Pick each line that has "turquoise" out of the records.
---------- Working data ----------
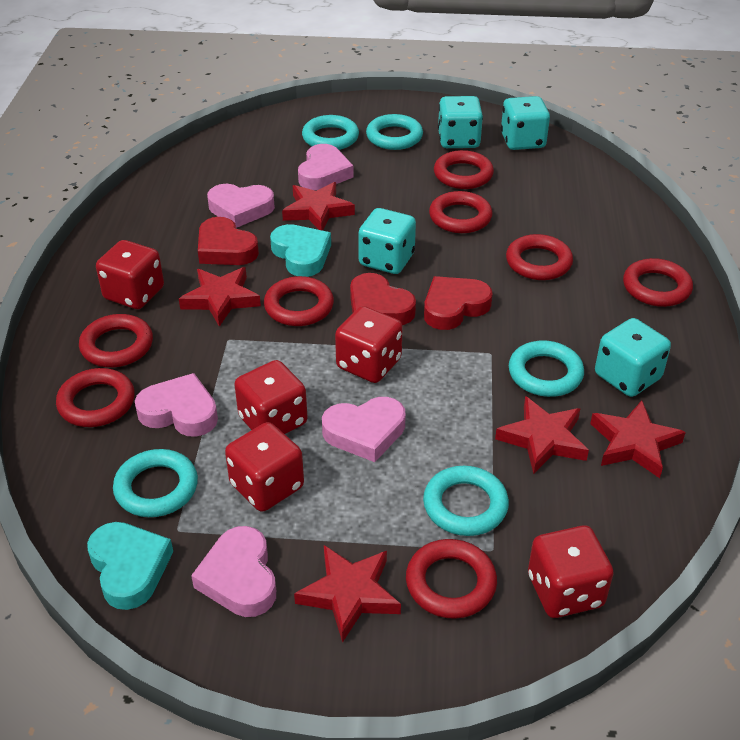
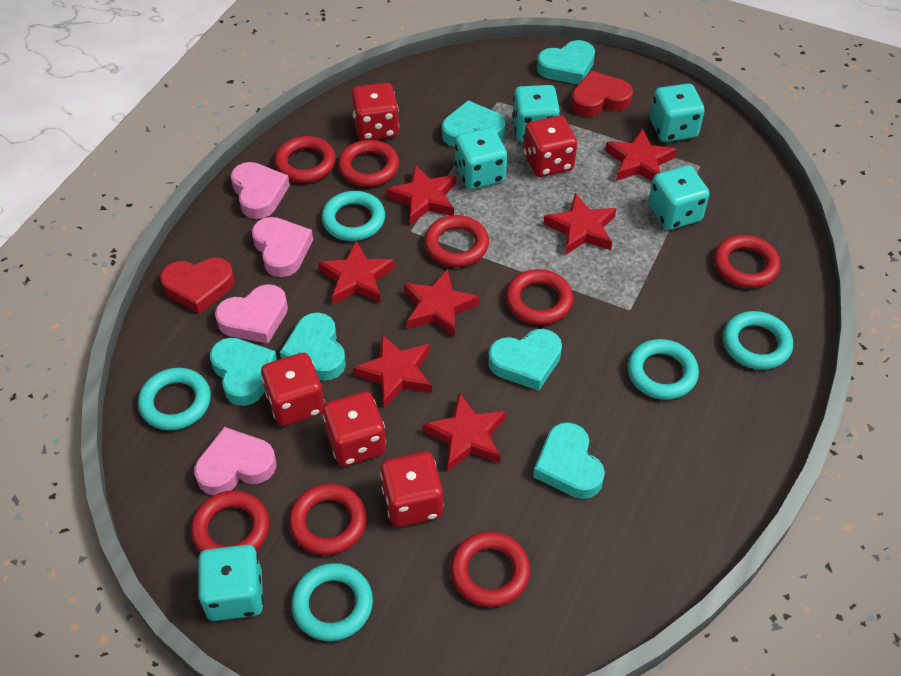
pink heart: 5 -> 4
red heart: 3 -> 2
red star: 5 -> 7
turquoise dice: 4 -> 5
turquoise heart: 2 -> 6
----------
▶ [Solution for this exercise]
turquoise dice: 4 -> 5
turquoise heart: 2 -> 6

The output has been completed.